■ **What you have to do**
Repeat exactly, and only, the lines below starting at the line that contains "building: [402,57,479,132] -> none" and ending at the line that contains "building: [493,244,551,299] ->", inclusive of both.

■ **Data for review**
..............................

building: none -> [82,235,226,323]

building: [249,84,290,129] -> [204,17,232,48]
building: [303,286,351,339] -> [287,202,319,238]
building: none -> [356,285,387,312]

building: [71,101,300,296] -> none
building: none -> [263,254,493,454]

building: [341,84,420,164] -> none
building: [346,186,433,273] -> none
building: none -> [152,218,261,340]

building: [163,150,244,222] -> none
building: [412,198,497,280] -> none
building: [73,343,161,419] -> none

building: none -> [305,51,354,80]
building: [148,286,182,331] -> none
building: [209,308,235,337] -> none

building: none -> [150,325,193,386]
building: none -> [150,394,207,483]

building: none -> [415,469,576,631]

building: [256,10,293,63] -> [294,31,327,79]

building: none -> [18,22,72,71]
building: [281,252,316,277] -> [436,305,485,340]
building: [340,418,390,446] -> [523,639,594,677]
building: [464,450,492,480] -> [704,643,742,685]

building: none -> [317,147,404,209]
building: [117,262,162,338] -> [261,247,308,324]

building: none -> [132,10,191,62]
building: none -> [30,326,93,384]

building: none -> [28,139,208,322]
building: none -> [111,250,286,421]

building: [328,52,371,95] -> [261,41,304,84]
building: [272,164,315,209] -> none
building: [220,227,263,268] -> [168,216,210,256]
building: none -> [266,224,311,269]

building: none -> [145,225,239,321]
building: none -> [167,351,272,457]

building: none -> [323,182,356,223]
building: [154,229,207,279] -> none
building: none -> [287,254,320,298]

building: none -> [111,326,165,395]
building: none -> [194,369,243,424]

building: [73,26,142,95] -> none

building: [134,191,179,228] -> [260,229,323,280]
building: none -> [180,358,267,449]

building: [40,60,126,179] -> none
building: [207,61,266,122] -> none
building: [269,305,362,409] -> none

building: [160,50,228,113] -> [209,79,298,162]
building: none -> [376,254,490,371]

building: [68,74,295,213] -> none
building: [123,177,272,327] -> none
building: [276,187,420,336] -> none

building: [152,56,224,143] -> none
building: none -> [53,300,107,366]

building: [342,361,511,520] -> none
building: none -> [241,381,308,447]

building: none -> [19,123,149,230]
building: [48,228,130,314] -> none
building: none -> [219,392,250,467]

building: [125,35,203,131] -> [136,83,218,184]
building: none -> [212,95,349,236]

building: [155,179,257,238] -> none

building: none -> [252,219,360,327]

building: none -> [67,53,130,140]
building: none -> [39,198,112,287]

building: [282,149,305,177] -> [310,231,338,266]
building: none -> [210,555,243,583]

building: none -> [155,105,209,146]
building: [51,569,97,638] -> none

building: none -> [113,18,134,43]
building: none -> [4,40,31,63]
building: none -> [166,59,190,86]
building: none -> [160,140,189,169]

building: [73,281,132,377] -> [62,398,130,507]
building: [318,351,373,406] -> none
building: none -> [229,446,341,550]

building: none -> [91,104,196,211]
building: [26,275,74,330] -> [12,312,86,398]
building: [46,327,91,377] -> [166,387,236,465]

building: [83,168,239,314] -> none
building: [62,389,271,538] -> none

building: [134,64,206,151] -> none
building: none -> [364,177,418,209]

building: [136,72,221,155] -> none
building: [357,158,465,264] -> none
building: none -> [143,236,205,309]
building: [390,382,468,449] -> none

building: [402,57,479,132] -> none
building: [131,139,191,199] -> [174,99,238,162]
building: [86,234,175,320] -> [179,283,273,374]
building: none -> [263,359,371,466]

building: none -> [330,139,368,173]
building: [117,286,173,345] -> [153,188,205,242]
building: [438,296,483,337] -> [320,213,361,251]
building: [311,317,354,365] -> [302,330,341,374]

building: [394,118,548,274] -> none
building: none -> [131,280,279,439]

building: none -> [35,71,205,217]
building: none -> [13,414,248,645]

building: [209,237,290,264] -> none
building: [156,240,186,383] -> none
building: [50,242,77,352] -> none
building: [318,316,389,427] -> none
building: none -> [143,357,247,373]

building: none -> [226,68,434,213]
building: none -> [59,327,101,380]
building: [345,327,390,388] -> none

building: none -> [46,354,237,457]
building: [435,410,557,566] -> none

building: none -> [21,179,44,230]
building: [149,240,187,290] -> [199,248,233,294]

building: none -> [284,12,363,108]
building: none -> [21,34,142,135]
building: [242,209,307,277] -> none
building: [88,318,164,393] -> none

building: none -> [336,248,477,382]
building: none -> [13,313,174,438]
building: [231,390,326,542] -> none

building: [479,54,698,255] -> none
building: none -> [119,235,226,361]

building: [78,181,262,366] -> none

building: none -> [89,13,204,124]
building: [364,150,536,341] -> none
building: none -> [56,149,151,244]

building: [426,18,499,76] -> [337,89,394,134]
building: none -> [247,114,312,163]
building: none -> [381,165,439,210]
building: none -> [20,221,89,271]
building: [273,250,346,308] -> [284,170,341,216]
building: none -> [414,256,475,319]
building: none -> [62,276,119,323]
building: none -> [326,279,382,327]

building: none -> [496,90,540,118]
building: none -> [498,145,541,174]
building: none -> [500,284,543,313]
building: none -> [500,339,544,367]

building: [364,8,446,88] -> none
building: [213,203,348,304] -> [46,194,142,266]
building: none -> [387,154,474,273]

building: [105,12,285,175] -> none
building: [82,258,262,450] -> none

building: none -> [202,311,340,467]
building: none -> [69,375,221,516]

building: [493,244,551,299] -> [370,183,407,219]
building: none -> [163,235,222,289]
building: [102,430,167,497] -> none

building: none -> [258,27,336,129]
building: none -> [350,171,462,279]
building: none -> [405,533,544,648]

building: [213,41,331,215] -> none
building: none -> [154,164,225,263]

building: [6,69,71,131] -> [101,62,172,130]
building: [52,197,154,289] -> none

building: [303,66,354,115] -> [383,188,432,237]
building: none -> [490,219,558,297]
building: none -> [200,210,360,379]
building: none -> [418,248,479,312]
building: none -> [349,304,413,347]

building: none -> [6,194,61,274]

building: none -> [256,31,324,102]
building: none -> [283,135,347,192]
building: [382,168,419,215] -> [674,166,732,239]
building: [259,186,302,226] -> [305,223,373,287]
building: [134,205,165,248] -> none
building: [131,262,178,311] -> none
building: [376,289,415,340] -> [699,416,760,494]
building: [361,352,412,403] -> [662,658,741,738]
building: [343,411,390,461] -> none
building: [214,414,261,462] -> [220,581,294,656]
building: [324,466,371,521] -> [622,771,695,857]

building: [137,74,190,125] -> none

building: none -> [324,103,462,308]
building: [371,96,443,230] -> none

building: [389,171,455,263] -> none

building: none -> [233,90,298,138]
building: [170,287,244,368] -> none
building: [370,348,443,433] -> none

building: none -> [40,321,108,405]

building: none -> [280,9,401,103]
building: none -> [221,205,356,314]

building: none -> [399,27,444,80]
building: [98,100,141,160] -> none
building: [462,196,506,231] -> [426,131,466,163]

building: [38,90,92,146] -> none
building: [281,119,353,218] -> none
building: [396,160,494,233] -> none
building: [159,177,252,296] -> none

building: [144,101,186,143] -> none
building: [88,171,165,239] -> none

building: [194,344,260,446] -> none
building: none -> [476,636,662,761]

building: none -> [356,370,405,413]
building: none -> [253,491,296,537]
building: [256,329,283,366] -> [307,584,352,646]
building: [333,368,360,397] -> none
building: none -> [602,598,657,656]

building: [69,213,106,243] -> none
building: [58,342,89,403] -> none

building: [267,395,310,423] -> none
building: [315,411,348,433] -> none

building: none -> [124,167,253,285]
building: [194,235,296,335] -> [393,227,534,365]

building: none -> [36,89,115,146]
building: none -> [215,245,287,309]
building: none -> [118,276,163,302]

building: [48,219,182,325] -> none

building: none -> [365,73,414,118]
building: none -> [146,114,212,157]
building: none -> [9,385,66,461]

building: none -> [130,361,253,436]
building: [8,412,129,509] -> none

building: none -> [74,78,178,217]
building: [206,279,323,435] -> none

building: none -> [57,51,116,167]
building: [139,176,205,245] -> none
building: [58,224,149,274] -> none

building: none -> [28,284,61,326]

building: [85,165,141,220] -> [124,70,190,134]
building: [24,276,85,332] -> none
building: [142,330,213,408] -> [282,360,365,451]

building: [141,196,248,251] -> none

..............................

■ **Exercise solution**
building: [402,57,479,132] -> none
building: [131,139,191,199] -> [174,99,238,162]
building: [86,234,175,320] -> [179,283,273,374]
building: none -> [263,359,371,466]

building: none -> [330,139,368,173]
building: [117,286,173,345] -> [153,188,205,242]
building: [438,296,483,337] -> [320,213,361,251]
building: [311,317,354,365] -> [302,330,341,374]

building: [394,118,548,274] -> none
building: none -> [131,280,279,439]

building: none -> [35,71,205,217]
building: none -> [13,414,248,645]

building: [209,237,290,264] -> none
building: [156,240,186,383] -> none
building: [50,242,77,352] -> none
building: [318,316,389,427] -> none
building: none -> [143,357,247,373]

building: none -> [226,68,434,213]
building: none -> [59,327,101,380]
building: [345,327,390,388] -> none

building: none -> [46,354,237,457]
building: [435,410,557,566] -> none

building: none -> [21,179,44,230]
building: [149,240,187,290] -> [199,248,233,294]

building: none -> [284,12,363,108]
building: none -> [21,34,142,135]
building: [242,209,307,277] -> none
building: [88,318,164,393] -> none

building: none -> [336,248,477,382]
building: none -> [13,313,174,438]
building: [231,390,326,542] -> none

building: [479,54,698,255] -> none
building: none -> [119,235,226,361]

building: [78,181,262,366] -> none

building: none -> [89,13,204,124]
building: [364,150,536,341] -> none
building: none -> [56,149,151,244]

building: [426,18,499,76] -> [337,89,394,134]
building: none -> [247,114,312,163]
building: none -> [381,165,439,210]
building: none -> [20,221,89,271]
building: [273,250,346,308] -> [284,170,341,216]
building: none -> [414,256,475,319]
building: none -> [62,276,119,323]
building: none -> [326,279,382,327]

building: none -> [496,90,540,118]
building: none -> [498,145,541,174]
building: none -> [500,284,543,313]
building: none -> [500,339,544,367]

building: [364,8,446,88] -> none
building: [213,203,348,304] -> [46,194,142,266]
building: none -> [387,154,474,273]

building: [105,12,285,175] -> none
building: [82,258,262,450] -> none

building: none -> [202,311,340,467]
building: none -> [69,375,221,516]

building: [493,244,551,299] -> [370,183,407,219]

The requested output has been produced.